Data to examine |
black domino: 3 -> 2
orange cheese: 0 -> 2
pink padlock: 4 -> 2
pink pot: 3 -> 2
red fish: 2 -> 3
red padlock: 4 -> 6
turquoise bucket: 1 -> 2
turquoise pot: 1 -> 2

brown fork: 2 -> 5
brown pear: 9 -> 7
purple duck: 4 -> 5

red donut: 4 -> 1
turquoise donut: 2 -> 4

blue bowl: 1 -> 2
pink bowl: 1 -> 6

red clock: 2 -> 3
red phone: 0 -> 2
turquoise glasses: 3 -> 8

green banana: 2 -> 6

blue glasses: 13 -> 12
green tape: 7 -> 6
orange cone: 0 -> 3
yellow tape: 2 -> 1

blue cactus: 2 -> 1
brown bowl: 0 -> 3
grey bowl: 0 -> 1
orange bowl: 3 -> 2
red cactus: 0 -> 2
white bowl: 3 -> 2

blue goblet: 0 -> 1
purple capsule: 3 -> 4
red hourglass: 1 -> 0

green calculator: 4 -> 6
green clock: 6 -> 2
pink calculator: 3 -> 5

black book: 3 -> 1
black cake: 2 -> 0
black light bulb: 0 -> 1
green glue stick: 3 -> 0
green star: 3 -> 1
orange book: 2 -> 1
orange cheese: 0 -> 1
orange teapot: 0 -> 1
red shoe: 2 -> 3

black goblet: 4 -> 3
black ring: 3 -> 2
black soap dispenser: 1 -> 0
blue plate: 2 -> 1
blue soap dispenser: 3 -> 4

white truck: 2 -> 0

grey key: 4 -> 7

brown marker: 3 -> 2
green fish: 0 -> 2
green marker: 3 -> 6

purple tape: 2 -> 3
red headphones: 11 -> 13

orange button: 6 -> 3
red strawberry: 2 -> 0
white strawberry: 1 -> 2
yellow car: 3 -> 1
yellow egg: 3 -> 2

Directions | Search the preceding listing for "white", then copy every line that holds it.

Completed exercise |
white bowl: 3 -> 2
white truck: 2 -> 0
white strawberry: 1 -> 2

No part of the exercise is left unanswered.